=== Task statement ===
Look through the records below for the line holding "brown cube: 10 -> 9". Write it out exactly, with each following line through the line holding "grey jar: 1 -> 3".

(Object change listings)
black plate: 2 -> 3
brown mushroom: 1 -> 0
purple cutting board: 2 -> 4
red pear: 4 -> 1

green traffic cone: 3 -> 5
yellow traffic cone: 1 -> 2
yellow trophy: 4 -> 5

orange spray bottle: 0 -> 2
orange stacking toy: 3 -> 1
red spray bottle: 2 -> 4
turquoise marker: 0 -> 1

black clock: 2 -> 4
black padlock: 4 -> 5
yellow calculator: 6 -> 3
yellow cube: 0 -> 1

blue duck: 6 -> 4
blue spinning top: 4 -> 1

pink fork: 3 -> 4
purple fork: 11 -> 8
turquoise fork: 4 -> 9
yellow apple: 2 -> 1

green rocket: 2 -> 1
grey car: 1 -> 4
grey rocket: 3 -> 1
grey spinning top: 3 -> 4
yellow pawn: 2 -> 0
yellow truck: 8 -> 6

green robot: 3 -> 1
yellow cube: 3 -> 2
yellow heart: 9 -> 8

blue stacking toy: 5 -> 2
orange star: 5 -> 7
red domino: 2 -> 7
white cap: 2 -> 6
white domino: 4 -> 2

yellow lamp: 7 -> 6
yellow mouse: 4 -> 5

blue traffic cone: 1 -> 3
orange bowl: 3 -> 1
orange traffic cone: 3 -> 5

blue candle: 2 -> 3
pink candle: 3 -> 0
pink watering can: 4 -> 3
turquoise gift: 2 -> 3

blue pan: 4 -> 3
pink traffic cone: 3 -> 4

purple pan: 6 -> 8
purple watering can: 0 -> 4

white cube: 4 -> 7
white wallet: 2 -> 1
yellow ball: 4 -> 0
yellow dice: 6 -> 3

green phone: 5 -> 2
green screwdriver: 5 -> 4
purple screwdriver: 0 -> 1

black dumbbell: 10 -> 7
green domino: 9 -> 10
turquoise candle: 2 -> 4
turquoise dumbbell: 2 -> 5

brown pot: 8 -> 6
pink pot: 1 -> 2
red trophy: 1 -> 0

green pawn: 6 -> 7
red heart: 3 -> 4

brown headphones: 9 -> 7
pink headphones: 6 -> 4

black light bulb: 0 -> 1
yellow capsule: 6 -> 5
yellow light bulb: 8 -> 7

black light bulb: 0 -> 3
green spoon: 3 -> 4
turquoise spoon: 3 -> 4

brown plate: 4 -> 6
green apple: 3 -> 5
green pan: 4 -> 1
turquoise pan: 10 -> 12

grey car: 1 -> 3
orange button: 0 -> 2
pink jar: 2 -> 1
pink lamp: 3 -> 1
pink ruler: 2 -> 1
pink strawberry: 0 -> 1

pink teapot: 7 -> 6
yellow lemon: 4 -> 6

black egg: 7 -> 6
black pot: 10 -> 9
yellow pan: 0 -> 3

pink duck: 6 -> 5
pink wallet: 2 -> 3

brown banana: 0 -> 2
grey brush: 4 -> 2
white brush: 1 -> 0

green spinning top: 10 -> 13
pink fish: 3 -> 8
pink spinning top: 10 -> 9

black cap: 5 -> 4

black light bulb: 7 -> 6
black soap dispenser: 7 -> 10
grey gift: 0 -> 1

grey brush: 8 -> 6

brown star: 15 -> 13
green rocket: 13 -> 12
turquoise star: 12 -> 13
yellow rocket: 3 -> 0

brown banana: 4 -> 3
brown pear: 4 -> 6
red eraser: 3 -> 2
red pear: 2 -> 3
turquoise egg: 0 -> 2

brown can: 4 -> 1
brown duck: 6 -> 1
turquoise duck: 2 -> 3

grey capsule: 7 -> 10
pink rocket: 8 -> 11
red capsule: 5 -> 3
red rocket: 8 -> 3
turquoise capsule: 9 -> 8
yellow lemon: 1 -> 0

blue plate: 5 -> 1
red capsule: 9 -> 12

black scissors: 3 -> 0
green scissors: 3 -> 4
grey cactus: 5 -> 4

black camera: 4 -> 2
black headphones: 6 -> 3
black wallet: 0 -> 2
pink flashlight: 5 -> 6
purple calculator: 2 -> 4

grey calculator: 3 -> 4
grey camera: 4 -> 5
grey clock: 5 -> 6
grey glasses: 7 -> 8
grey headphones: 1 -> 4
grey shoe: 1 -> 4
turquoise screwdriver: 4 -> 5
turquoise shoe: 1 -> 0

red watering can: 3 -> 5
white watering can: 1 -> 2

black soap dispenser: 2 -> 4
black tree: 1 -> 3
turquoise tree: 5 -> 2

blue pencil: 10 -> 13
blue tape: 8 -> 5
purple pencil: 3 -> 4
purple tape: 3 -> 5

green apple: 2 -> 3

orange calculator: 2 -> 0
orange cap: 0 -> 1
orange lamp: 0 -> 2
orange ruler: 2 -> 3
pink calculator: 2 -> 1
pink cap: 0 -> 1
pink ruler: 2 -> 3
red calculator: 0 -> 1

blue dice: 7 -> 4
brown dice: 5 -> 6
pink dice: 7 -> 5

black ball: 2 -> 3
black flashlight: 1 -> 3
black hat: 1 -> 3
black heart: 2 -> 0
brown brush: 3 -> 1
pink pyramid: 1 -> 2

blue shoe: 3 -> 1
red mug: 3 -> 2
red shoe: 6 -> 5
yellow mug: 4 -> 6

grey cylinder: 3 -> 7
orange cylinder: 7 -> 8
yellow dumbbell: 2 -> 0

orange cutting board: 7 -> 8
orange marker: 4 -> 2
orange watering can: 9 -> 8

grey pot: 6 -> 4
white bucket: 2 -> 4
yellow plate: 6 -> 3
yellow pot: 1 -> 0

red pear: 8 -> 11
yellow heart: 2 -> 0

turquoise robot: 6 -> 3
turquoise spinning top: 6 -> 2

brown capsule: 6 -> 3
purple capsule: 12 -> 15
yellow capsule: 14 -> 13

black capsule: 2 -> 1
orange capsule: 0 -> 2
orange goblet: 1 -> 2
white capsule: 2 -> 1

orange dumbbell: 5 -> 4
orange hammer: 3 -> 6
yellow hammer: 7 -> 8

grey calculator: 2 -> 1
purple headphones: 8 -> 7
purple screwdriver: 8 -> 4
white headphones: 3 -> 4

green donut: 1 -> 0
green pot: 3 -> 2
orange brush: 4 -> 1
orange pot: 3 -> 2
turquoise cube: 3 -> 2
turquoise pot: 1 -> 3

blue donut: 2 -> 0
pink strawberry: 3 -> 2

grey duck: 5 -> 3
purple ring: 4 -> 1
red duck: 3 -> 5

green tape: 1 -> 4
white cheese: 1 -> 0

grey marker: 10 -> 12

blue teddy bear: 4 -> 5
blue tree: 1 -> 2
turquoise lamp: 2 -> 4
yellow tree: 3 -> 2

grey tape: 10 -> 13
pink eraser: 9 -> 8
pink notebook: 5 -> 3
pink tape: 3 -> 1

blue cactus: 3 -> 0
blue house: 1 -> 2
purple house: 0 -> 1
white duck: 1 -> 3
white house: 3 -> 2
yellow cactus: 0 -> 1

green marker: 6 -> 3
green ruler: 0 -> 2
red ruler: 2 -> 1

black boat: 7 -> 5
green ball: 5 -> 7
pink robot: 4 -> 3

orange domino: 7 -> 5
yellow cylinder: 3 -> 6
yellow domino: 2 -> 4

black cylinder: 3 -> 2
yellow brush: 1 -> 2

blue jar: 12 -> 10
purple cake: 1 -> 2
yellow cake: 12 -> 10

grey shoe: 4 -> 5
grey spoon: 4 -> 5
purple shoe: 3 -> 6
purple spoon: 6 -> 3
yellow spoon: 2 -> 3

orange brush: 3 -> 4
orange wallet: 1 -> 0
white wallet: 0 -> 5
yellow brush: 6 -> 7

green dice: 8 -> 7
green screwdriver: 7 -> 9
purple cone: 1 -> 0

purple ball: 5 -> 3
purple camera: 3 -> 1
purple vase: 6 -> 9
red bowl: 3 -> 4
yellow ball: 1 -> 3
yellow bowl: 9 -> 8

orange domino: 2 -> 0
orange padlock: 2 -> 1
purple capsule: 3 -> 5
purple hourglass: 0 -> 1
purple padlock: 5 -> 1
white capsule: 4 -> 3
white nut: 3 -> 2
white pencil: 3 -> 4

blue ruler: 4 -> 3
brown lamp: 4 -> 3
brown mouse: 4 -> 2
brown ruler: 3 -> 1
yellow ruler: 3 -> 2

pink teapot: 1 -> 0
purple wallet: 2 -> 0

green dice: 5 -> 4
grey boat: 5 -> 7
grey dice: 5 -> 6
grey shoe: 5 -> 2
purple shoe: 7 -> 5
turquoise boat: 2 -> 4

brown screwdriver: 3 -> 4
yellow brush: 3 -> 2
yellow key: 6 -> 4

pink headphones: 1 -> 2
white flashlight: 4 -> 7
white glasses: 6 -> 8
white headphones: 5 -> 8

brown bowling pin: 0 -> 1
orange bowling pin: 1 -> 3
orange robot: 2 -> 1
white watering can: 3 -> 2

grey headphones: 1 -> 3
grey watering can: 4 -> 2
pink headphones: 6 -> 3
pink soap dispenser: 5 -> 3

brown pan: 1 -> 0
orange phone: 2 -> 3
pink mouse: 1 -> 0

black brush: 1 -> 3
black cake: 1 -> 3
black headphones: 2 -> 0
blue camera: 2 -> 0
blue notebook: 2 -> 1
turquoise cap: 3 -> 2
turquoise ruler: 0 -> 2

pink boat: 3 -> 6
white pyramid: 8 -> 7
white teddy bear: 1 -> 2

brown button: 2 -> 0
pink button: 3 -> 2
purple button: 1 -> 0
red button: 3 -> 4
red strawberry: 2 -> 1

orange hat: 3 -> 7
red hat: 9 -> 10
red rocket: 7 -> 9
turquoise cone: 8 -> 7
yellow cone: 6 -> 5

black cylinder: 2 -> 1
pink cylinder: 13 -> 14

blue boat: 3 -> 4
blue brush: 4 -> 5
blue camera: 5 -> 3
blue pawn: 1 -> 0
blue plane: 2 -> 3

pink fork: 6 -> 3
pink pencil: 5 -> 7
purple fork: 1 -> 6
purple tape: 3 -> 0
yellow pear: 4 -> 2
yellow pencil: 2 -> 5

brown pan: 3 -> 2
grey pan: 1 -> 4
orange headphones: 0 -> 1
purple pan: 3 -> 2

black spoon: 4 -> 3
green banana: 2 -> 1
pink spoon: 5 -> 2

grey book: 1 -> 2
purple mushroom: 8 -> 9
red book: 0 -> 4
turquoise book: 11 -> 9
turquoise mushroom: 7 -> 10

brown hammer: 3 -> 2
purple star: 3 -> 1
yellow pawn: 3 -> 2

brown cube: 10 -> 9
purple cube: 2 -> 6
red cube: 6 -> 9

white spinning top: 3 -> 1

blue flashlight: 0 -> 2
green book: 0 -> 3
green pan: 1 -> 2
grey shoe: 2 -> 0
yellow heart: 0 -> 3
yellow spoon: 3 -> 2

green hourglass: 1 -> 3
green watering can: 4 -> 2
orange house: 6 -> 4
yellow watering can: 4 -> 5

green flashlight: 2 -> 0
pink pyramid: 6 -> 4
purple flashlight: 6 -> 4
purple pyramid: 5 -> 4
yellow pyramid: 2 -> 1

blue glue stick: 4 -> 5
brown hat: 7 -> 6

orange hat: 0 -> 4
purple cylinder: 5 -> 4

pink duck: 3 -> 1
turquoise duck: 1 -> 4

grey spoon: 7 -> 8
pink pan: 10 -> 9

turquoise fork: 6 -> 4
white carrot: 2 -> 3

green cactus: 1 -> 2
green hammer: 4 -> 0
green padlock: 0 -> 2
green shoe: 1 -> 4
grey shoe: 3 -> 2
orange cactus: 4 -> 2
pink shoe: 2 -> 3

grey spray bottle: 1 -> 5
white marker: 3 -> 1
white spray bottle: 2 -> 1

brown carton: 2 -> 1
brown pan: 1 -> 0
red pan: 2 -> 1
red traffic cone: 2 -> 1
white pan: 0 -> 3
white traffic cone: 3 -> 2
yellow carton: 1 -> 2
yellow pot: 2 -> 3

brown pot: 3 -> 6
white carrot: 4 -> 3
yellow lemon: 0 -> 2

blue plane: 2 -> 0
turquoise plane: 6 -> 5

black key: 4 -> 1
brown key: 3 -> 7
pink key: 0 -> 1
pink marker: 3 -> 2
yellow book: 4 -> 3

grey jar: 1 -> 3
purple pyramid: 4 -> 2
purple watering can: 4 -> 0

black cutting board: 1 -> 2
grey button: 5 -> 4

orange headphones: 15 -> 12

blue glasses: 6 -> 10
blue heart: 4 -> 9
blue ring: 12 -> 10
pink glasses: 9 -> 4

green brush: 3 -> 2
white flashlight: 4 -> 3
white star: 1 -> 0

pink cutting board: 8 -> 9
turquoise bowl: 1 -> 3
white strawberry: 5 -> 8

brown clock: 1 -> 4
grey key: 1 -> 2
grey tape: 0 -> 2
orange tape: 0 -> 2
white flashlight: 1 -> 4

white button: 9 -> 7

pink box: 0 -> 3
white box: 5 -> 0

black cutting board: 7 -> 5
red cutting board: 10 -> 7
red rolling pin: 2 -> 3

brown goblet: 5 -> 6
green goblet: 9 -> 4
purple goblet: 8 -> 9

=== Response box ===
brown cube: 10 -> 9
purple cube: 2 -> 6
red cube: 6 -> 9

white spinning top: 3 -> 1

blue flashlight: 0 -> 2
green book: 0 -> 3
green pan: 1 -> 2
grey shoe: 2 -> 0
yellow heart: 0 -> 3
yellow spoon: 3 -> 2

green hourglass: 1 -> 3
green watering can: 4 -> 2
orange house: 6 -> 4
yellow watering can: 4 -> 5

green flashlight: 2 -> 0
pink pyramid: 6 -> 4
purple flashlight: 6 -> 4
purple pyramid: 5 -> 4
yellow pyramid: 2 -> 1

blue glue stick: 4 -> 5
brown hat: 7 -> 6

orange hat: 0 -> 4
purple cylinder: 5 -> 4

pink duck: 3 -> 1
turquoise duck: 1 -> 4

grey spoon: 7 -> 8
pink pan: 10 -> 9

turquoise fork: 6 -> 4
white carrot: 2 -> 3

green cactus: 1 -> 2
green hammer: 4 -> 0
green padlock: 0 -> 2
green shoe: 1 -> 4
grey shoe: 3 -> 2
orange cactus: 4 -> 2
pink shoe: 2 -> 3

grey spray bottle: 1 -> 5
white marker: 3 -> 1
white spray bottle: 2 -> 1

brown carton: 2 -> 1
brown pan: 1 -> 0
red pan: 2 -> 1
red traffic cone: 2 -> 1
white pan: 0 -> 3
white traffic cone: 3 -> 2
yellow carton: 1 -> 2
yellow pot: 2 -> 3

brown pot: 3 -> 6
white carrot: 4 -> 3
yellow lemon: 0 -> 2

blue plane: 2 -> 0
turquoise plane: 6 -> 5

black key: 4 -> 1
brown key: 3 -> 7
pink key: 0 -> 1
pink marker: 3 -> 2
yellow book: 4 -> 3

grey jar: 1 -> 3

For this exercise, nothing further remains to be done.